EXERCISE INSTRUCTIONS:
Could you retype, exactly as written, every line from the top of the records through the line that contains "orange marker: 0 -> 5"?

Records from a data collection
━━━━━━━━━━
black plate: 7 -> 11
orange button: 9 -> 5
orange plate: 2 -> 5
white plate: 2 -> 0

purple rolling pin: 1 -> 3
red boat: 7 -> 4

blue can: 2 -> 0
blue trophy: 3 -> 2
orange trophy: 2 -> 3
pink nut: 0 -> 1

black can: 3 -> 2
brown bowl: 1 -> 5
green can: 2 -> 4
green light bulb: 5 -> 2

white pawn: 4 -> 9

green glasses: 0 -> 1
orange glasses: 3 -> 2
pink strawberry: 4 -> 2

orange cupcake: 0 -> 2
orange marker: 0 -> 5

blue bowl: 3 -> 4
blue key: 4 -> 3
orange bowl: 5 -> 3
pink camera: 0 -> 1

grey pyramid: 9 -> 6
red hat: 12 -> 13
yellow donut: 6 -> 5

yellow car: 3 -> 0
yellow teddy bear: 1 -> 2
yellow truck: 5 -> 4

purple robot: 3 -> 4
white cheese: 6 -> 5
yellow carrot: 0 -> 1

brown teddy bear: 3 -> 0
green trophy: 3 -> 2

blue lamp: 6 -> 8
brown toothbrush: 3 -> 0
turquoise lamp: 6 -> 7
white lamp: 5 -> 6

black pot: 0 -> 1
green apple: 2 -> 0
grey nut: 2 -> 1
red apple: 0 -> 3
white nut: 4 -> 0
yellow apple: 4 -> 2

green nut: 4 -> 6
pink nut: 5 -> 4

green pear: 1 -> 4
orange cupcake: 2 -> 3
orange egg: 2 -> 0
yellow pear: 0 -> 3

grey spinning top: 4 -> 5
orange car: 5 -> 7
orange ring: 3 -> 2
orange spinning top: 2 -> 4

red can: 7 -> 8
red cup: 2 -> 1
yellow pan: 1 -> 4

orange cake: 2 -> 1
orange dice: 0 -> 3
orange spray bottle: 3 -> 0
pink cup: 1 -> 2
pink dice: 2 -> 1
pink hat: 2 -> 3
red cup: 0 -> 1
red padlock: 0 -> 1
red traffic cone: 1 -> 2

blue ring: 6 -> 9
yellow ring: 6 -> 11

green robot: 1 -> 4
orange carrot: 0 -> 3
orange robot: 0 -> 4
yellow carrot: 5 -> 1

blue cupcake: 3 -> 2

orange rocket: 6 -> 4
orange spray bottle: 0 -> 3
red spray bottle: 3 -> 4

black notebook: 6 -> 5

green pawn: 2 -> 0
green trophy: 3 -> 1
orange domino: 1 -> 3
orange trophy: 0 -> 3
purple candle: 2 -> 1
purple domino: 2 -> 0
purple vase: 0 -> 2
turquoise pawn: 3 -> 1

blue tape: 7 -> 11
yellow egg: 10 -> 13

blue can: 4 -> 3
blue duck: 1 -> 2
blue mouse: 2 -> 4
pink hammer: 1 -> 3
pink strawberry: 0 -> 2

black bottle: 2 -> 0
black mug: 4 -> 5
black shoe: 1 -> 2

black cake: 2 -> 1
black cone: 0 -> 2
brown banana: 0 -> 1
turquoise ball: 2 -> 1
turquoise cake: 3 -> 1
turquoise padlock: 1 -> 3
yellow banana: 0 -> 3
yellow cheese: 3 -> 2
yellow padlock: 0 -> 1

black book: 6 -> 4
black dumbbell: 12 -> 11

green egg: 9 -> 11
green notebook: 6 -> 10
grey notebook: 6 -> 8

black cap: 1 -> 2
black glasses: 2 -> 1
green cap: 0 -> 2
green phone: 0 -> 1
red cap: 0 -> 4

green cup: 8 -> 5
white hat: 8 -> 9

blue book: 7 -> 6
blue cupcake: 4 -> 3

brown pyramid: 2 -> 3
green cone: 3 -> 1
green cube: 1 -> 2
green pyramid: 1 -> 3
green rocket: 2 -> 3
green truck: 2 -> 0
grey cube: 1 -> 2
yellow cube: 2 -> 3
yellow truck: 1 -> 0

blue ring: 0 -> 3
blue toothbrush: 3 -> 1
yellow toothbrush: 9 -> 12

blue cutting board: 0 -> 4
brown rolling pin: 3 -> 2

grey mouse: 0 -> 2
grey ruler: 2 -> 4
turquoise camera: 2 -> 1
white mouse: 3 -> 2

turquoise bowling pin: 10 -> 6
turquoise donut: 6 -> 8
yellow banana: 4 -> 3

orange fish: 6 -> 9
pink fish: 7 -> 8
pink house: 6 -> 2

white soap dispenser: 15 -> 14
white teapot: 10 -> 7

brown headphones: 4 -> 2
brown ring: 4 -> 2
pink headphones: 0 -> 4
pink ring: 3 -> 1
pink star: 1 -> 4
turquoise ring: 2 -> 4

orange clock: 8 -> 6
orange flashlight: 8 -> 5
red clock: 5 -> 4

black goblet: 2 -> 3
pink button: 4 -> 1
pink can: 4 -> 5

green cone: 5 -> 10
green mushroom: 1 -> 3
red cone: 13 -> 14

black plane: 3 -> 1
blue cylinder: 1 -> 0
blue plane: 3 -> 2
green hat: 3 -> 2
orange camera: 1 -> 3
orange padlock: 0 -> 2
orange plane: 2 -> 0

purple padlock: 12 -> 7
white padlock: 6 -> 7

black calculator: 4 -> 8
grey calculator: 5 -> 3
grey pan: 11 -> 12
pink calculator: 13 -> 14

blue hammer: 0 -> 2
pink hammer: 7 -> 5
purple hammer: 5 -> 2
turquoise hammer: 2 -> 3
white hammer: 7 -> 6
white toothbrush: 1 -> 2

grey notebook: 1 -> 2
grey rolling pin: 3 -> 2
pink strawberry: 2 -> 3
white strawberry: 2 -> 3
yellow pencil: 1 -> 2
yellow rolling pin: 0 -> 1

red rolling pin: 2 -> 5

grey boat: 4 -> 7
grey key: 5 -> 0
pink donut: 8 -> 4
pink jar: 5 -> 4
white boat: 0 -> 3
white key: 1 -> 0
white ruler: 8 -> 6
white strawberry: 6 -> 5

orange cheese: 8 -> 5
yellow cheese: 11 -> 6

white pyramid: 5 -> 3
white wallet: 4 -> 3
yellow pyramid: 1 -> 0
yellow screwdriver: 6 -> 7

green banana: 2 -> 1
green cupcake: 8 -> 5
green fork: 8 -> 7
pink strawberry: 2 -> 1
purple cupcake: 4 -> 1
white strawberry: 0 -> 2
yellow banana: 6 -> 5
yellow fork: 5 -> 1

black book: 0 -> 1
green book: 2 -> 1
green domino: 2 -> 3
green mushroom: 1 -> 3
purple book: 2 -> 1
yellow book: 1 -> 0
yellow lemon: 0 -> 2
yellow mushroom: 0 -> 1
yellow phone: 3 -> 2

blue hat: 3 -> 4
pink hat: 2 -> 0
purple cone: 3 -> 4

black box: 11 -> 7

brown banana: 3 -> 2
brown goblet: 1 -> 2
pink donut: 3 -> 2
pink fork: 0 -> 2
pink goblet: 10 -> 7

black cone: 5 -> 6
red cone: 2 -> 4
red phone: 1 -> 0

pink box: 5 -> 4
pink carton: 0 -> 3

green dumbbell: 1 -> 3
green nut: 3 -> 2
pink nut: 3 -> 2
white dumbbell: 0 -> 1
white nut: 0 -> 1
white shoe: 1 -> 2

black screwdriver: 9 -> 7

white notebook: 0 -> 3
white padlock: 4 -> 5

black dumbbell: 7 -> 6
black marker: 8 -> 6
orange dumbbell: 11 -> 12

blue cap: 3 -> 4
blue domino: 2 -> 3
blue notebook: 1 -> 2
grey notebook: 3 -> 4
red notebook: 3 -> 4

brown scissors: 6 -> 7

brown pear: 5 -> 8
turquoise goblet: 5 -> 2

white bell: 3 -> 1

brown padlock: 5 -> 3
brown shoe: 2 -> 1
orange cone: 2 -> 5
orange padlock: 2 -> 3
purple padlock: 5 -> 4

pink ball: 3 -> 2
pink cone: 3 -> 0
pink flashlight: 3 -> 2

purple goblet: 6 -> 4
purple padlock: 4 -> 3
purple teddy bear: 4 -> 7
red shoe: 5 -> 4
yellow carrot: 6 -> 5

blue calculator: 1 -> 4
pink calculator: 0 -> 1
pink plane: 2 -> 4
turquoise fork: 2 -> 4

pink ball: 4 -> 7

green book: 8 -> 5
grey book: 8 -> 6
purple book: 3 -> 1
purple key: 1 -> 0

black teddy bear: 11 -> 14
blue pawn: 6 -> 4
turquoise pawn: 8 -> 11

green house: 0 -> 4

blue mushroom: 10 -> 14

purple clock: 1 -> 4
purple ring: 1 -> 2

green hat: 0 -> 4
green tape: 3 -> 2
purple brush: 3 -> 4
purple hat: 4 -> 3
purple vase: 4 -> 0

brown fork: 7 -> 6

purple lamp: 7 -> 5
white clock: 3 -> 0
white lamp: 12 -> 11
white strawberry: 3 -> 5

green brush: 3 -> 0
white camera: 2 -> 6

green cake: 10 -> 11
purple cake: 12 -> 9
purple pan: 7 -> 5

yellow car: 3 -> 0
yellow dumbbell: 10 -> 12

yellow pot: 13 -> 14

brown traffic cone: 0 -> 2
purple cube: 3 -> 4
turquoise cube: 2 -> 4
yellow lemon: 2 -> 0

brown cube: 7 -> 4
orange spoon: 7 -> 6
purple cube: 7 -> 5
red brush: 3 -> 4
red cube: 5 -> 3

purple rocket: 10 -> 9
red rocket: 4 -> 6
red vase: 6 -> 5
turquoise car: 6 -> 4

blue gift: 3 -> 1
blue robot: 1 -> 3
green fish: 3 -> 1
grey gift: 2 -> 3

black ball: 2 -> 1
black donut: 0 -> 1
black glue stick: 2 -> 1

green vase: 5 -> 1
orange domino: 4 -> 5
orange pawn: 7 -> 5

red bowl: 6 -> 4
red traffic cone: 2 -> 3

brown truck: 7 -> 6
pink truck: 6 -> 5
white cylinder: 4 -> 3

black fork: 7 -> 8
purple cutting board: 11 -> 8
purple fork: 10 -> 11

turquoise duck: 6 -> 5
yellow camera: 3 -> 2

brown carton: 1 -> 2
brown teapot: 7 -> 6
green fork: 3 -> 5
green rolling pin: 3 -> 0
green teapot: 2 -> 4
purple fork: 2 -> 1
━━━━━━━━━━
ANSWER AREA:
black plate: 7 -> 11
orange button: 9 -> 5
orange plate: 2 -> 5
white plate: 2 -> 0

purple rolling pin: 1 -> 3
red boat: 7 -> 4

blue can: 2 -> 0
blue trophy: 3 -> 2
orange trophy: 2 -> 3
pink nut: 0 -> 1

black can: 3 -> 2
brown bowl: 1 -> 5
green can: 2 -> 4
green light bulb: 5 -> 2

white pawn: 4 -> 9

green glasses: 0 -> 1
orange glasses: 3 -> 2
pink strawberry: 4 -> 2

orange cupcake: 0 -> 2
orange marker: 0 -> 5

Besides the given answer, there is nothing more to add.